[Before and after counts]
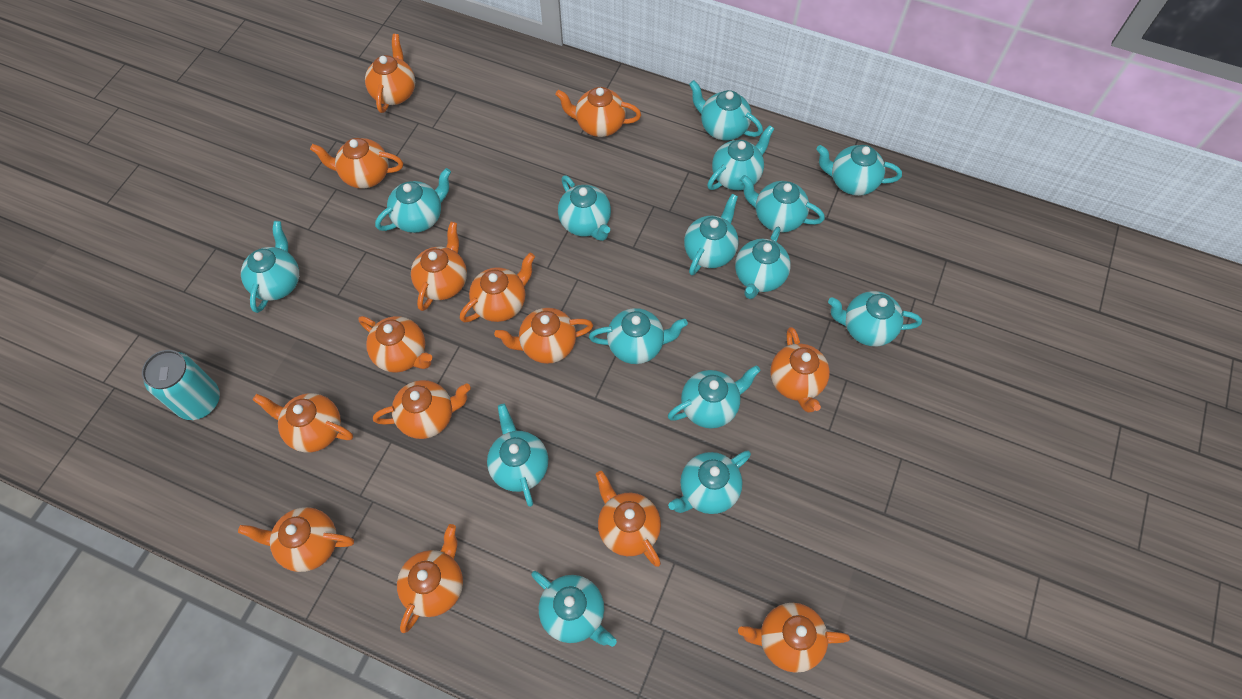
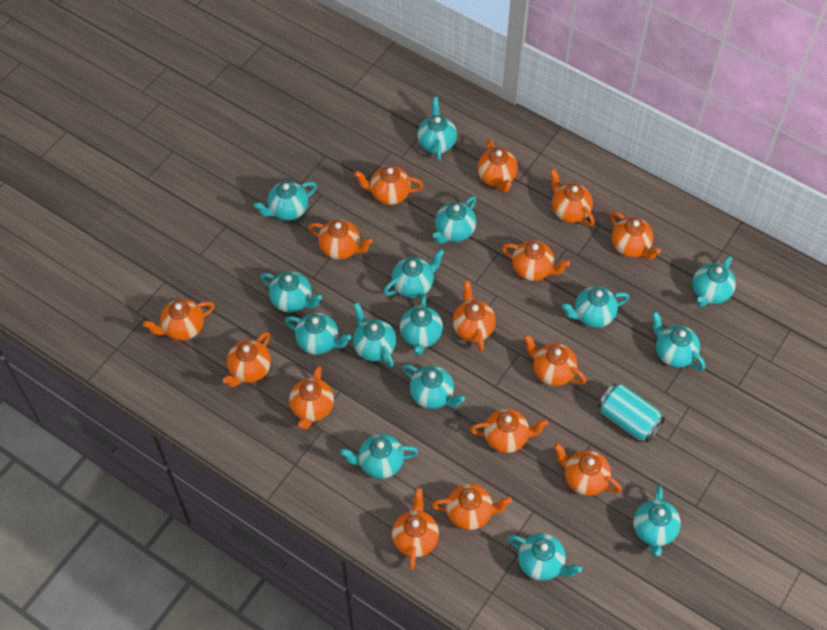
orange teapot: [238,507,354,572] [253,393,353,453] [310,138,403,189] [358,316,432,372] [365,34,415,113] [373,380,471,439] [397,524,463,633] [411,222,467,311] [460,253,535,322] [494,308,593,364] [555,87,641,137] [596,471,661,567] [738,603,850,673] [770,327,830,413] = 14 -> [143,299,215,341] [222,332,271,387] [289,366,334,430] [308,219,373,260] [354,166,424,205] [392,488,439,570] [431,484,512,530] [453,280,496,351] [470,409,548,453] [477,139,518,192] [502,240,570,281] [524,334,586,386] [550,168,594,227] [554,443,622,496] [610,211,661,260] = 15

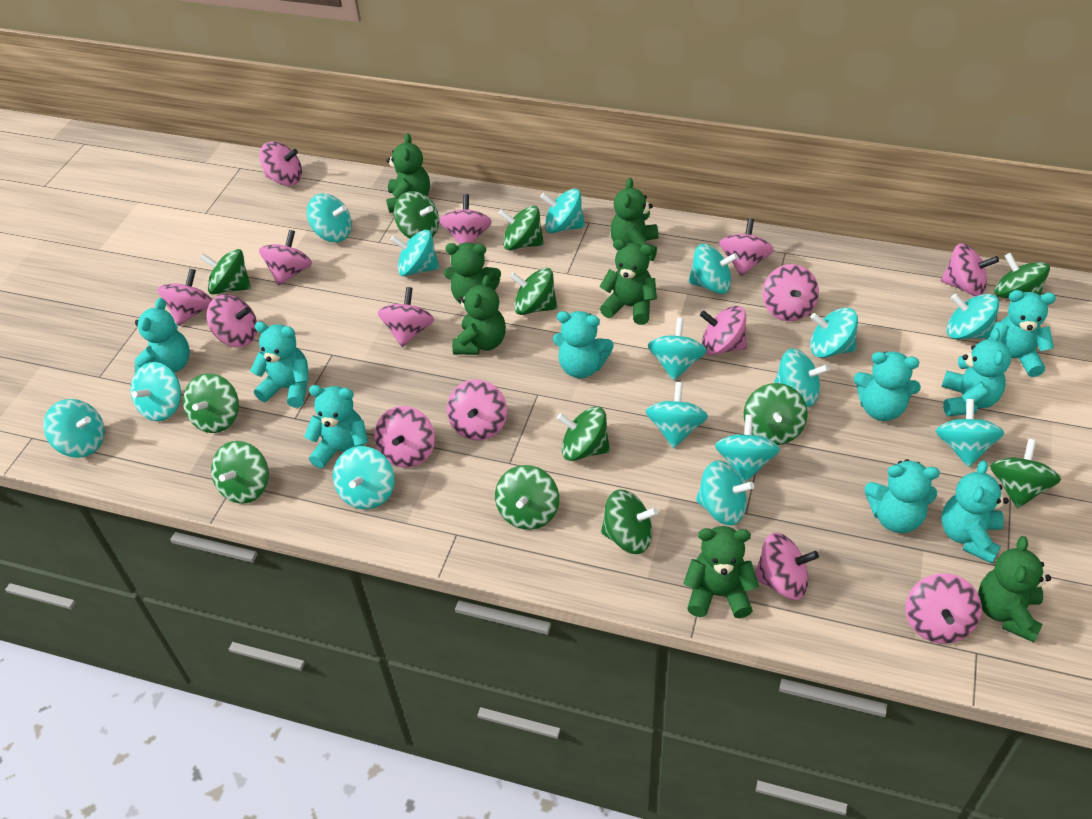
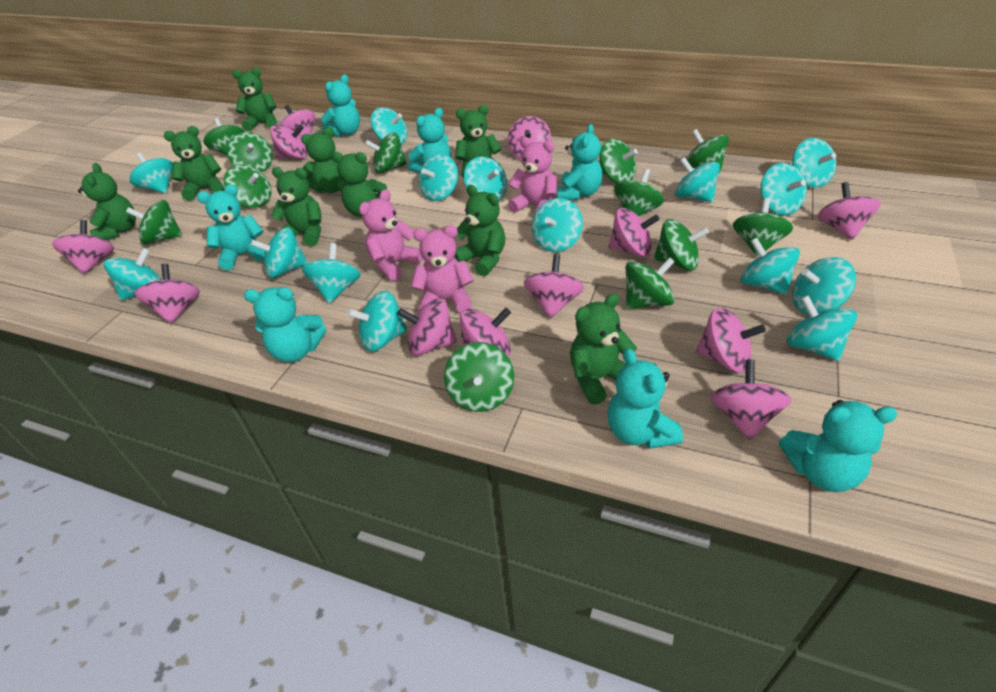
green teddy bear: [386,133,430,213] [444,242,501,304] [452,275,506,355] [599,239,657,325] [610,178,659,261] [683,526,759,618] [978,536,1051,643] = 7 -> [78,163,136,240] [164,126,224,201] [233,67,277,131] [271,167,322,246] [301,127,341,193] [332,152,390,217] [454,185,505,276] [455,105,501,178] [570,293,637,405] = 9
pink spinning top: [158,269,212,326] [206,295,257,347] [259,141,302,186] [259,230,312,286] [374,406,435,468] [378,287,434,347] [440,194,492,244] [447,380,507,440] [700,306,747,355] [719,218,774,276] [755,533,819,600] [762,264,819,321] [906,573,982,644] [941,243,999,296] = 14 -> [52,220,114,274] [135,264,200,324] [270,125,308,159] [280,105,315,138] [397,298,457,356] [460,308,511,357] [507,116,551,159] [524,254,584,319] [609,208,660,257] [696,308,766,373] [710,360,792,440] [817,182,881,240] = 12
pink teddy bear: none = 0 -> [359,189,423,281] [411,225,474,313] [508,137,557,213] = 3
turquoise teddy bear: [135,298,190,373] [250,322,309,408] [304,385,368,468] [553,311,614,378] [854,352,921,421] [865,459,940,533] [941,328,1011,416] [942,460,1009,564] [988,290,1056,377] = 9 -> [197,184,266,270] [244,287,326,362] [321,75,360,137] [408,108,451,173] [557,124,602,200] [607,348,683,449] [779,400,898,492] = 7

(ASSIGNMENT):
What is needed is every entry written out word for word, with no pictures.

(SOLUTION TO THE EXERCISE):
orange teapot: [238,507,354,572] [253,393,353,453] [310,138,403,189] [358,316,432,372] [365,34,415,113] [373,380,471,439] [397,524,463,633] [411,222,467,311] [460,253,535,322] [494,308,593,364] [555,87,641,137] [596,471,661,567] [738,603,850,673] [770,327,830,413] = 14 -> [143,299,215,341] [222,332,271,387] [289,366,334,430] [308,219,373,260] [354,166,424,205] [392,488,439,570] [431,484,512,530] [453,280,496,351] [470,409,548,453] [477,139,518,192] [502,240,570,281] [524,334,586,386] [550,168,594,227] [554,443,622,496] [610,211,661,260] = 15

green teddy bear: [386,133,430,213] [444,242,501,304] [452,275,506,355] [599,239,657,325] [610,178,659,261] [683,526,759,618] [978,536,1051,643] = 7 -> [78,163,136,240] [164,126,224,201] [233,67,277,131] [271,167,322,246] [301,127,341,193] [332,152,390,217] [454,185,505,276] [455,105,501,178] [570,293,637,405] = 9
pink spinning top: [158,269,212,326] [206,295,257,347] [259,141,302,186] [259,230,312,286] [374,406,435,468] [378,287,434,347] [440,194,492,244] [447,380,507,440] [700,306,747,355] [719,218,774,276] [755,533,819,600] [762,264,819,321] [906,573,982,644] [941,243,999,296] = 14 -> [52,220,114,274] [135,264,200,324] [270,125,308,159] [280,105,315,138] [397,298,457,356] [460,308,511,357] [507,116,551,159] [524,254,584,319] [609,208,660,257] [696,308,766,373] [710,360,792,440] [817,182,881,240] = 12
pink teddy bear: none = 0 -> [359,189,423,281] [411,225,474,313] [508,137,557,213] = 3
turquoise teddy bear: [135,298,190,373] [250,322,309,408] [304,385,368,468] [553,311,614,378] [854,352,921,421] [865,459,940,533] [941,328,1011,416] [942,460,1009,564] [988,290,1056,377] = 9 -> [197,184,266,270] [244,287,326,362] [321,75,360,137] [408,108,451,173] [557,124,602,200] [607,348,683,449] [779,400,898,492] = 7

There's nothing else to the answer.